----- Records supplied
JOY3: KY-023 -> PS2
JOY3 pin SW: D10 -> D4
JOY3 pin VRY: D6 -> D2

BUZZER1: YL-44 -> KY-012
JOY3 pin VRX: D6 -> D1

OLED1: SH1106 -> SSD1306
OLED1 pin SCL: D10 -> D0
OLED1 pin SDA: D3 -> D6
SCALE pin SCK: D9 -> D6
----------
----- Records supplied
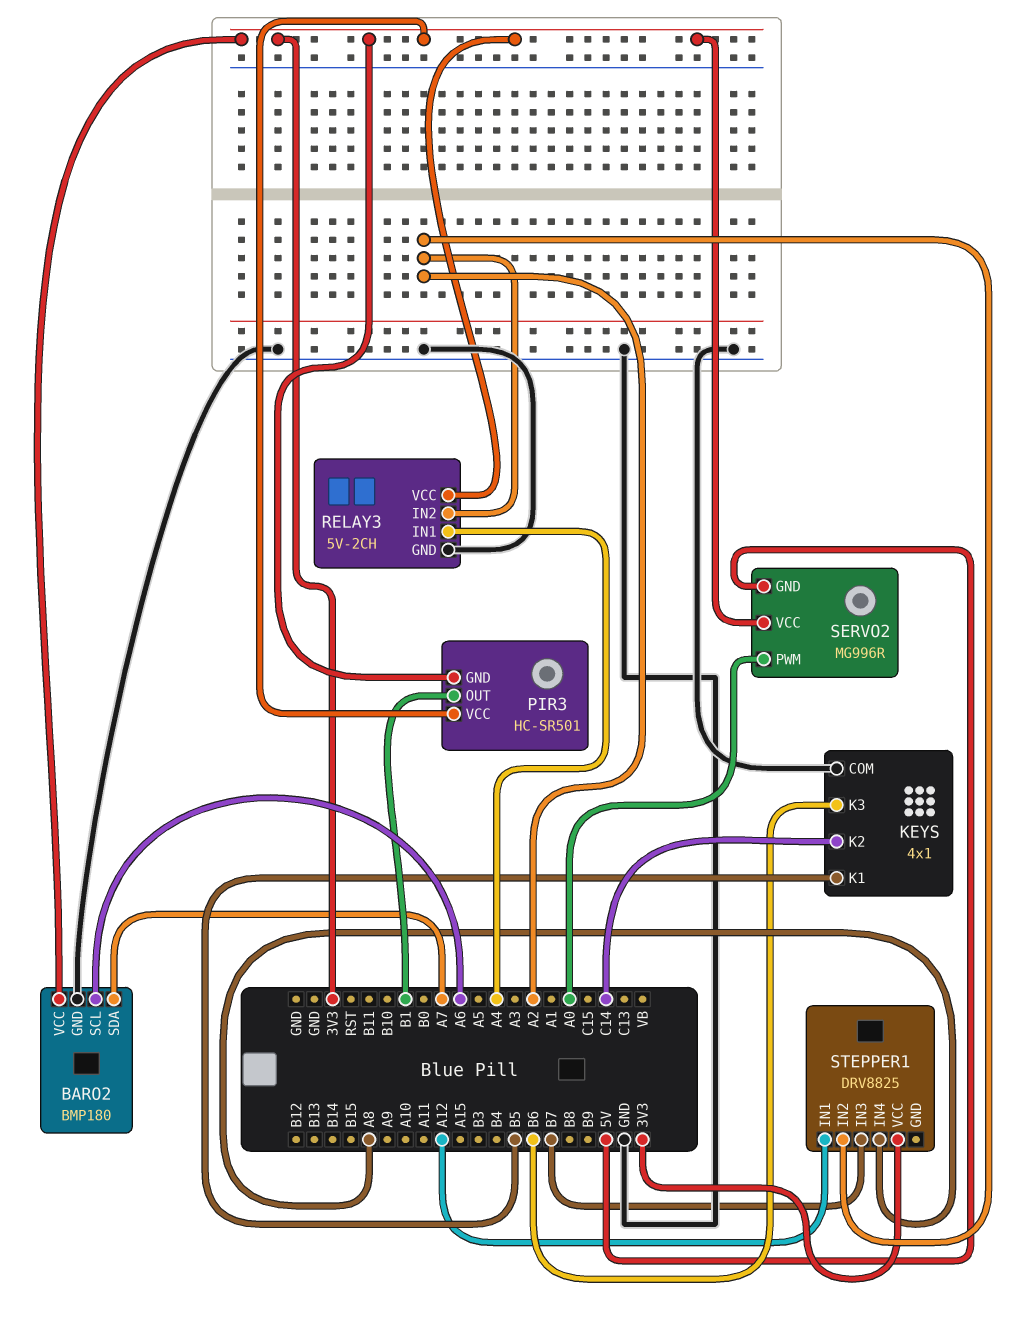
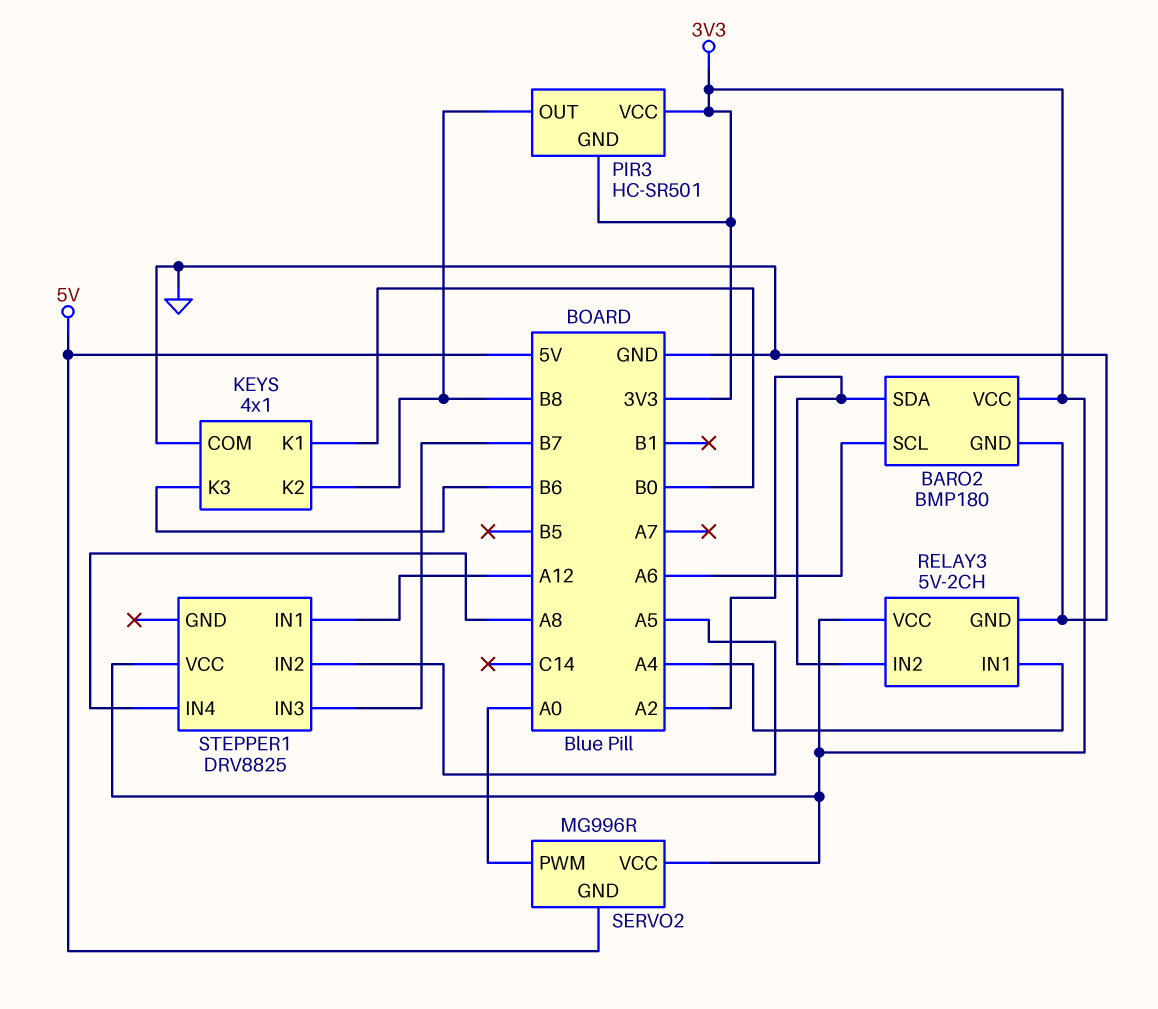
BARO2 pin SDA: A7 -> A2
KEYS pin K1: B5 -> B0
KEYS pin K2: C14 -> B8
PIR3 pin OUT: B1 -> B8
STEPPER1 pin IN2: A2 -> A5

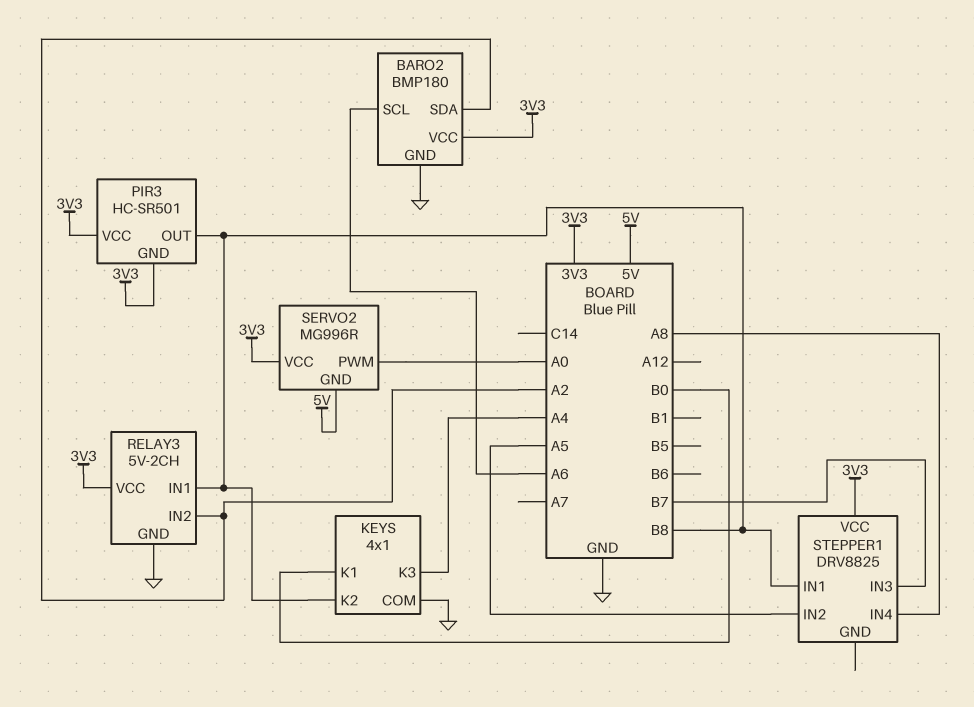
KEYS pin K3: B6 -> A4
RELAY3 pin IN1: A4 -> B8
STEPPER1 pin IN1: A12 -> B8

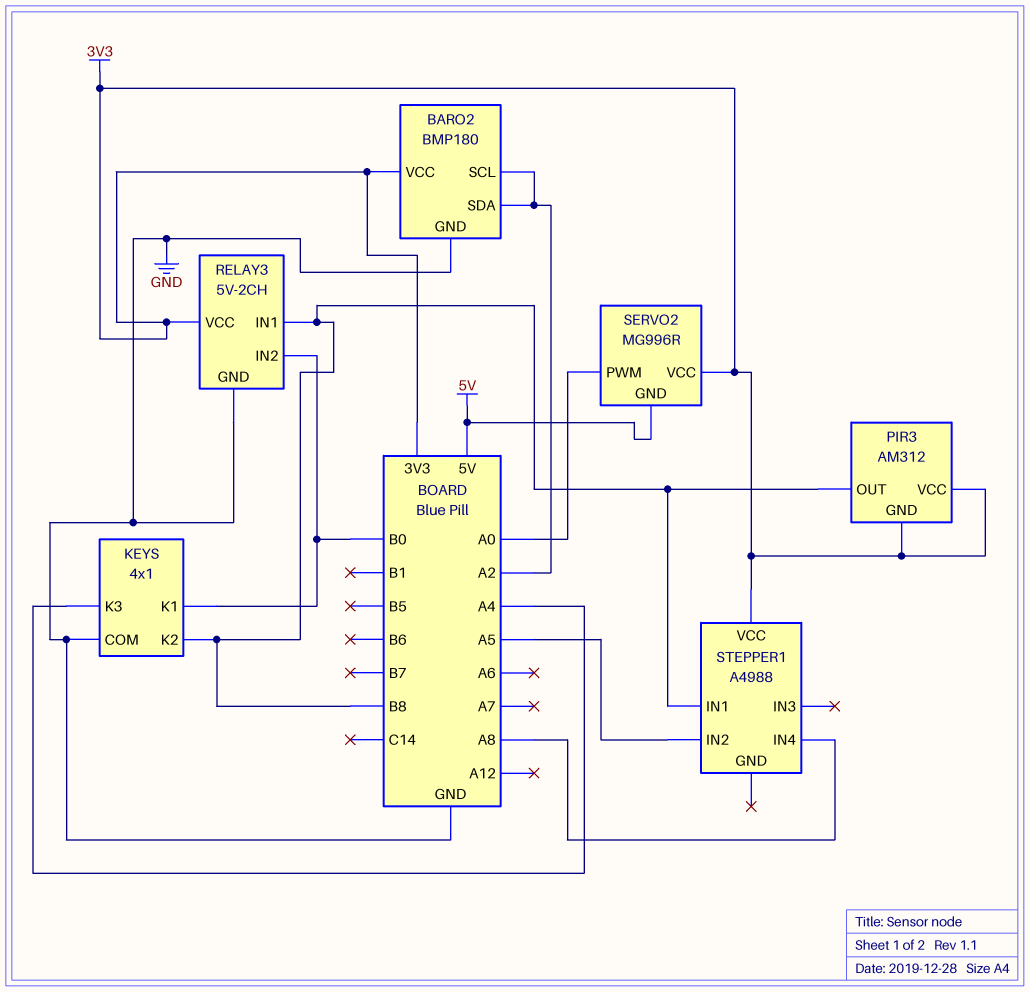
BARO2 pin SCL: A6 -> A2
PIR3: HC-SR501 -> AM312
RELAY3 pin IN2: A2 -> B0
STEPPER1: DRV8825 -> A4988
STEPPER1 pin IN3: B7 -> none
----------
§ What the exercise asks:
Reproduce word for word the material above, beginning with the line that contains "JOY3 pin VRX: D6 -> D1" and ending with the line that contains "SCALE pin SCK: D9 -> D6".

§ Completed task:
JOY3 pin VRX: D6 -> D1

OLED1: SH1106 -> SSD1306
OLED1 pin SCL: D10 -> D0
OLED1 pin SDA: D3 -> D6
SCALE pin SCK: D9 -> D6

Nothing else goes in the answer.